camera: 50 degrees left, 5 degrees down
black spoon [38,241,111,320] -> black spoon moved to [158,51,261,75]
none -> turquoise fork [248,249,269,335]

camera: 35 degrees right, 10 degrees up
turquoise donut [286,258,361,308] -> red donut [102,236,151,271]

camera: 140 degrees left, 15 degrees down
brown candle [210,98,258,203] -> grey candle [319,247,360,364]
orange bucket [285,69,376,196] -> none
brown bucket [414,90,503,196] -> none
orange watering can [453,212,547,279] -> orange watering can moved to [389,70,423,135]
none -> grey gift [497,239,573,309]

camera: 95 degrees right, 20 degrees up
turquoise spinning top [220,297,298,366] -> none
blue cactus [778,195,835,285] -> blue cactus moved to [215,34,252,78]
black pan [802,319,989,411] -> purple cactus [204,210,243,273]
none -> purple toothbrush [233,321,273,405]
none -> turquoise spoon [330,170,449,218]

....

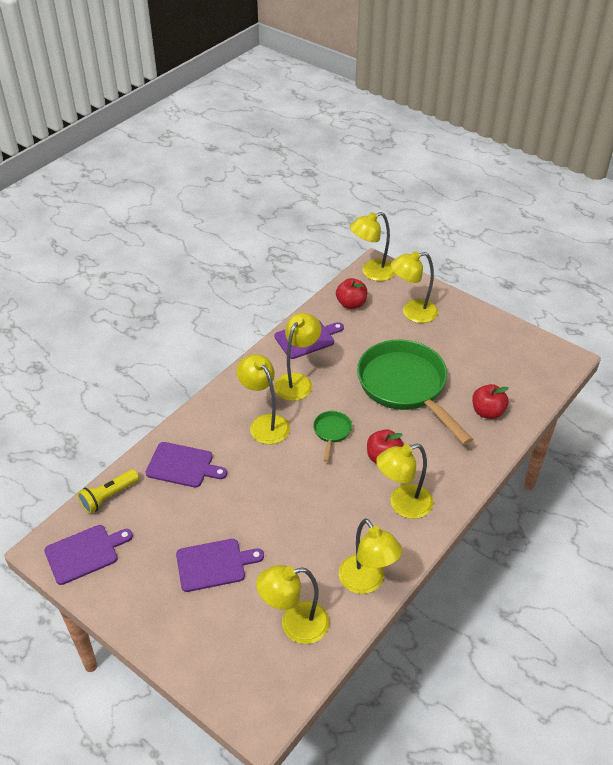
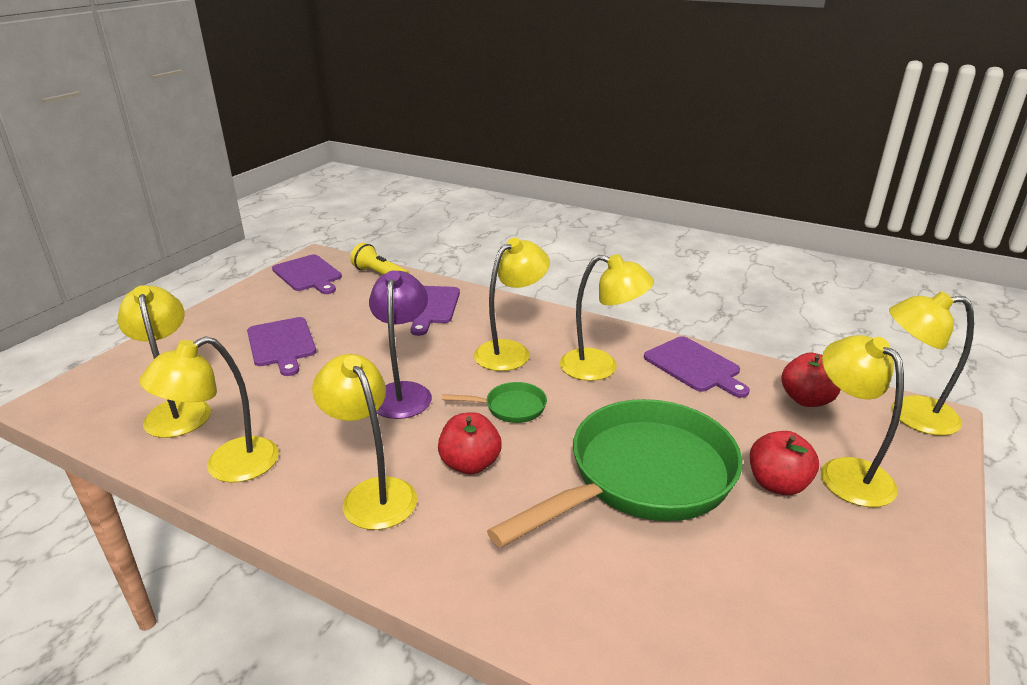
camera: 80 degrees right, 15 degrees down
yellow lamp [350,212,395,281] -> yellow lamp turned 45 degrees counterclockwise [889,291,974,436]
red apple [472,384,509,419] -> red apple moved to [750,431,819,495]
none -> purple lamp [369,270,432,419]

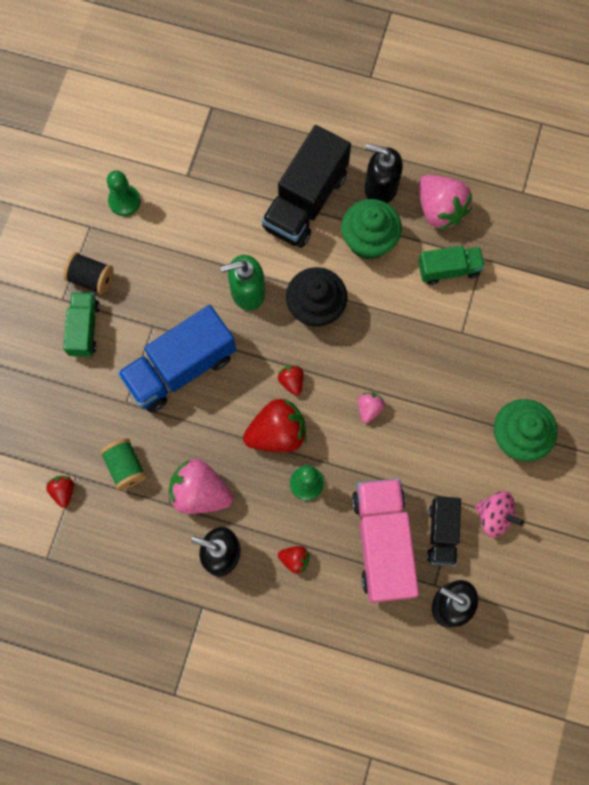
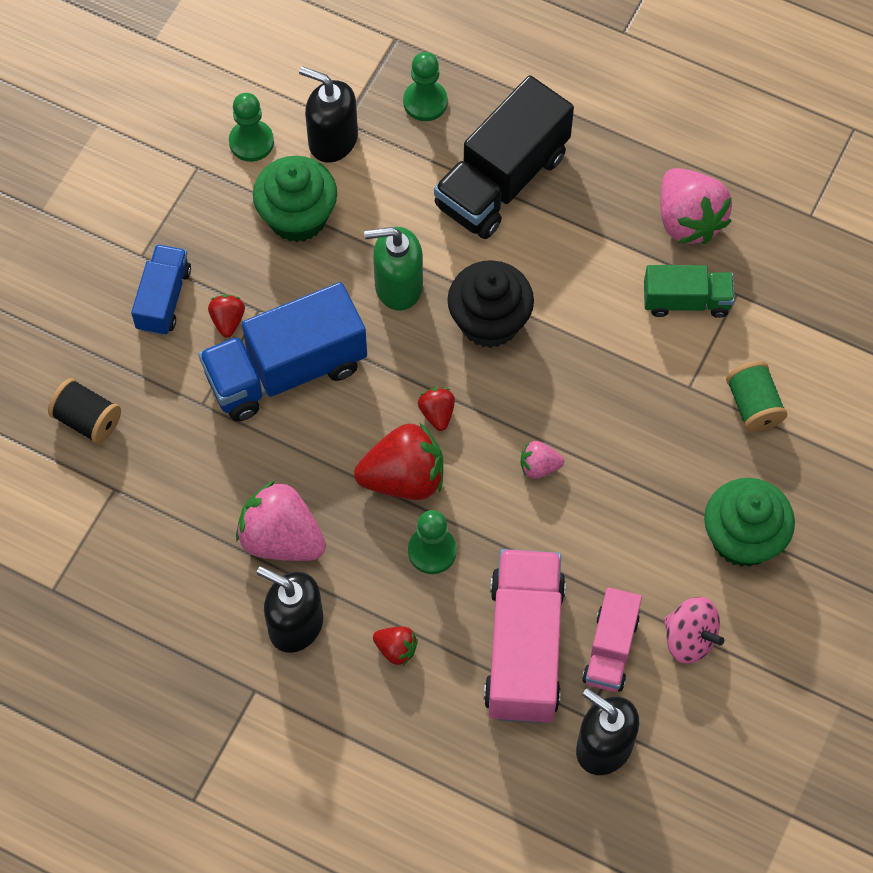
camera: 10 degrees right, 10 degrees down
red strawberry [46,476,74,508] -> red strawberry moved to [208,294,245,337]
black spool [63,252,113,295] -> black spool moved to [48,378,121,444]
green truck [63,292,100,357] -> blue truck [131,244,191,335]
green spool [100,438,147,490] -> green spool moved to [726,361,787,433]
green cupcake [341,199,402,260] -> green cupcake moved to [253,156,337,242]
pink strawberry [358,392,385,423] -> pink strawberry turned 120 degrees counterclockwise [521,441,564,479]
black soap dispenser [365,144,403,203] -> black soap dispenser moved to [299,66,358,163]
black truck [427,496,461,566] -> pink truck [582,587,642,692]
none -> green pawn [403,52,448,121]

....

## Exercise brief
Give again, word for word, every line of the listing above from the one with "black truck [427,496,461,566]" to the one with "none -> green pawn [403,52,448,121]", both inclusive, and nothing beyond them.

## Answer space
black truck [427,496,461,566] -> pink truck [582,587,642,692]
none -> green pawn [403,52,448,121]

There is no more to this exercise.